:: Work to be completed ::
All that is needed is an exact repetition of the lines from the one containing "LCD pin SCL: D8 -> D5" through the final line of the material, without pictures.
#### Dataset entries
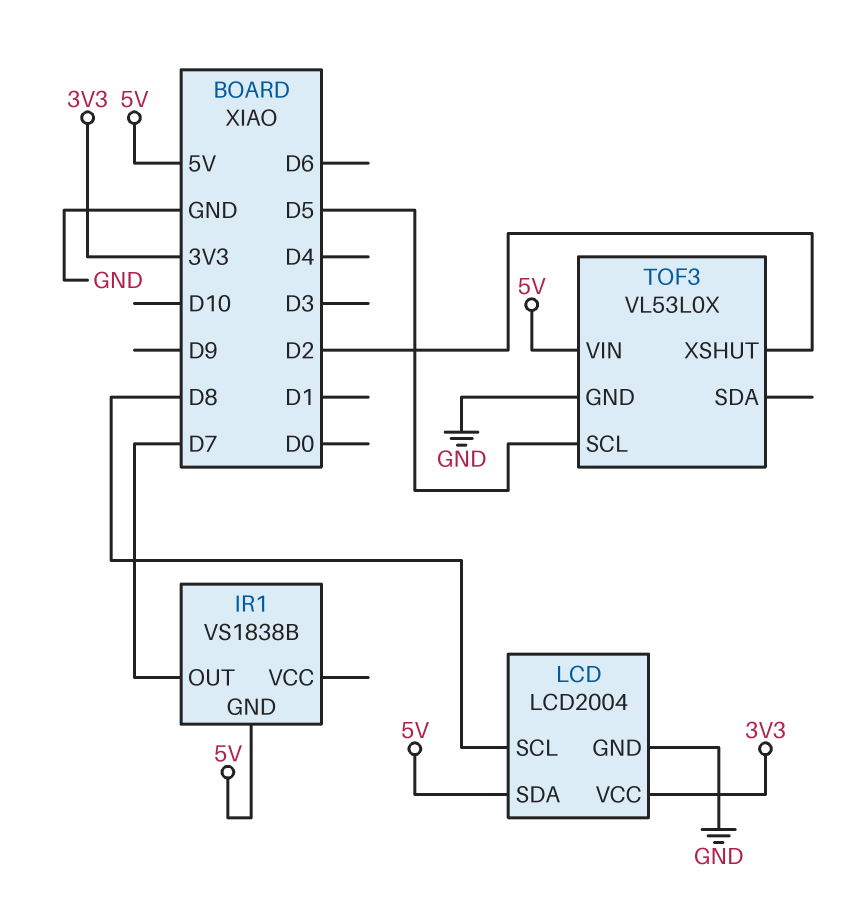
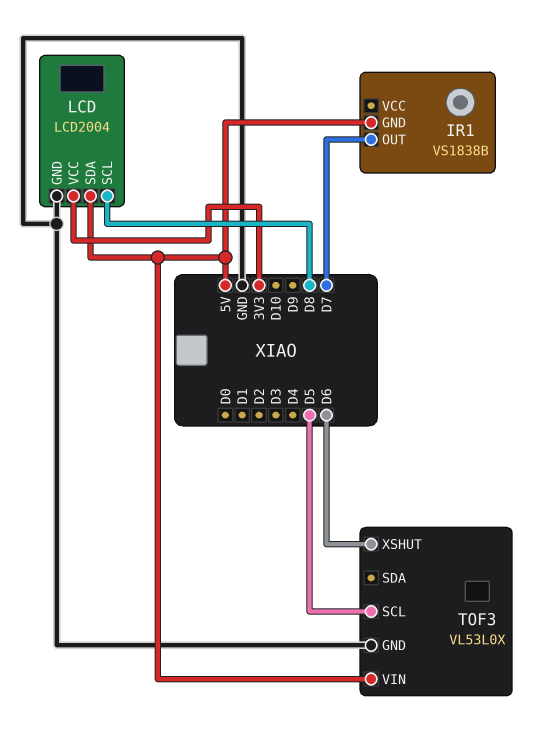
TOF3 pin XSHUT: D2 -> D6

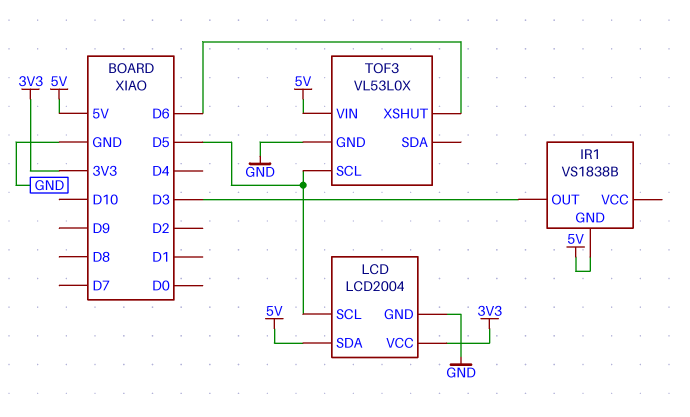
IR1 pin OUT: D7 -> D3
LCD pin SCL: D8 -> D5

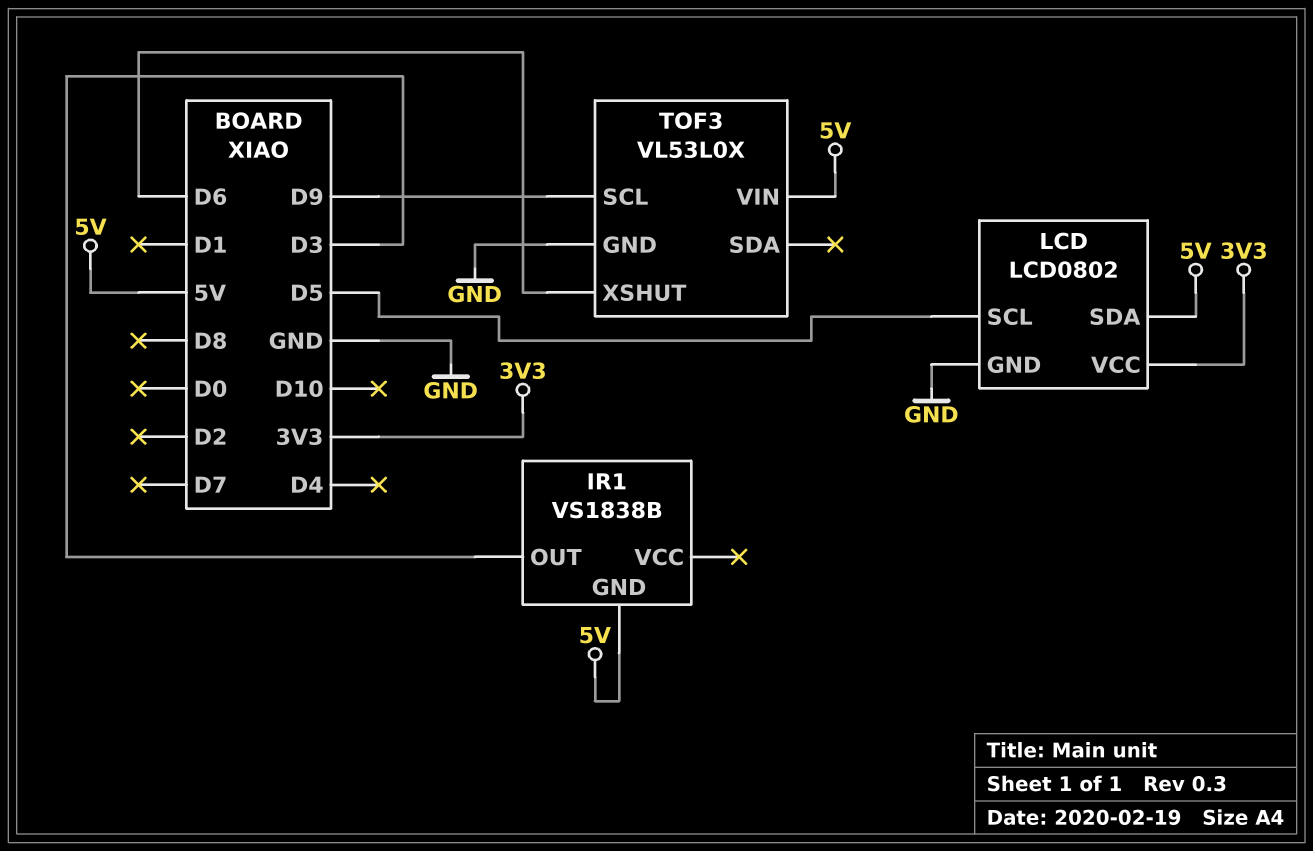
LCD: LCD2004 -> LCD0802
TOF3 pin SCL: D5 -> D9

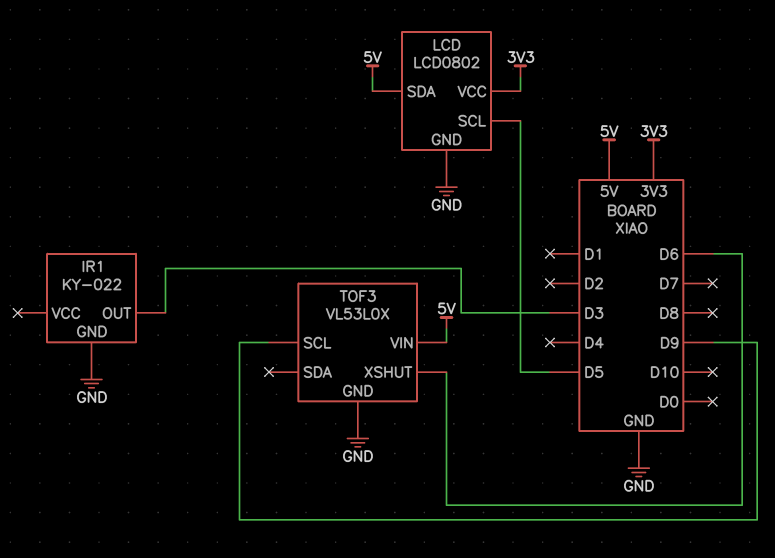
IR1: VS1838B -> KY-022
IR1 pin GND: 5V -> GND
########
:: Solution ::
LCD pin SCL: D8 -> D5

LCD: LCD2004 -> LCD0802
TOF3 pin SCL: D5 -> D9

IR1: VS1838B -> KY-022
IR1 pin GND: 5V -> GND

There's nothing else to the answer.